— start Exercise materials —

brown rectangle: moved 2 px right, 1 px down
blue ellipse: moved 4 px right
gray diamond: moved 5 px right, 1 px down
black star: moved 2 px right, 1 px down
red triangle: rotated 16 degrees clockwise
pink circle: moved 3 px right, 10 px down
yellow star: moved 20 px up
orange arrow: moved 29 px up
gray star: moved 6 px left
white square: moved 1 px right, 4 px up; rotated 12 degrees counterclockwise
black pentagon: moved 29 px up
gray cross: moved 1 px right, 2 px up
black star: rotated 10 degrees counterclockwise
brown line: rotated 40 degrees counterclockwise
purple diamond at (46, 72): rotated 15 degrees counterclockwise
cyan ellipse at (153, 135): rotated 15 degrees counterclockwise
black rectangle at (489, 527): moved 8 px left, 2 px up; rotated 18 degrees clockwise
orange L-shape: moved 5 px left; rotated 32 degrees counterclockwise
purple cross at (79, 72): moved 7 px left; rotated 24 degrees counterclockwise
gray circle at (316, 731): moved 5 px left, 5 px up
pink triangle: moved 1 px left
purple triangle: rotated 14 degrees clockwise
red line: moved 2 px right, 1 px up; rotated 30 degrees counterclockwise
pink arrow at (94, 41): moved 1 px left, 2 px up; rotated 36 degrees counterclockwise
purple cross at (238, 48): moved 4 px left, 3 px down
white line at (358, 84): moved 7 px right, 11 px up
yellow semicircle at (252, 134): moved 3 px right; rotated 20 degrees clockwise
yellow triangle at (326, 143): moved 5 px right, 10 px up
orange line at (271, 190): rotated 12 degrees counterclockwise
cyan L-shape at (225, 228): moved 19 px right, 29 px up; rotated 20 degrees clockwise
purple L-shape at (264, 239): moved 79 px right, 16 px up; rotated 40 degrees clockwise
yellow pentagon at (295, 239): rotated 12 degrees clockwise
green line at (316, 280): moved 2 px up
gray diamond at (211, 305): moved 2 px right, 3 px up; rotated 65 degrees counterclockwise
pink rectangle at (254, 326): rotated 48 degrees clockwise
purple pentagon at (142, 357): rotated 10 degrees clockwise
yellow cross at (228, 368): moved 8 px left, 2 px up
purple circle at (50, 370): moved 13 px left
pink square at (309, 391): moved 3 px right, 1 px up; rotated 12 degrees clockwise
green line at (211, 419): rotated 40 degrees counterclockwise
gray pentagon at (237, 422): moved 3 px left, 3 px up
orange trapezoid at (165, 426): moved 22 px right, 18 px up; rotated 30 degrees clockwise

— end Exercise materials —

• **What the exercise asks**
Reproduce, word for word, the lines from the first one through the line holding "green line at (316, 280): moved 2 px up", both included.

• **Solved problem**
brown rectangle: moved 2 px right, 1 px down
blue ellipse: moved 4 px right
gray diamond: moved 5 px right, 1 px down
black star: moved 2 px right, 1 px down
red triangle: rotated 16 degrees clockwise
pink circle: moved 3 px right, 10 px down
yellow star: moved 20 px up
orange arrow: moved 29 px up
gray star: moved 6 px left
white square: moved 1 px right, 4 px up; rotated 12 degrees counterclockwise
black pentagon: moved 29 px up
gray cross: moved 1 px right, 2 px up
black star: rotated 10 degrees counterclockwise
brown line: rotated 40 degrees counterclockwise
purple diamond at (46, 72): rotated 15 degrees counterclockwise
cyan ellipse at (153, 135): rotated 15 degrees counterclockwise
black rectangle at (489, 527): moved 8 px left, 2 px up; rotated 18 degrees clockwise
orange L-shape: moved 5 px left; rotated 32 degrees counterclockwise
purple cross at (79, 72): moved 7 px left; rotated 24 degrees counterclockwise
gray circle at (316, 731): moved 5 px left, 5 px up
pink triangle: moved 1 px left
purple triangle: rotated 14 degrees clockwise
red line: moved 2 px right, 1 px up; rotated 30 degrees counterclockwise
pink arrow at (94, 41): moved 1 px left, 2 px up; rotated 36 degrees counterclockwise
purple cross at (238, 48): moved 4 px left, 3 px down
white line at (358, 84): moved 7 px right, 11 px up
yellow semicircle at (252, 134): moved 3 px right; rotated 20 degrees clockwise
yellow triangle at (326, 143): moved 5 px right, 10 px up
orange line at (271, 190): rotated 12 degrees counterclockwise
cyan L-shape at (225, 228): moved 19 px right, 29 px up; rotated 20 degrees clockwise
purple L-shape at (264, 239): moved 79 px right, 16 px up; rotated 40 degrees clockwise
yellow pentagon at (295, 239): rotated 12 degrees clockwise
green line at (316, 280): moved 2 px up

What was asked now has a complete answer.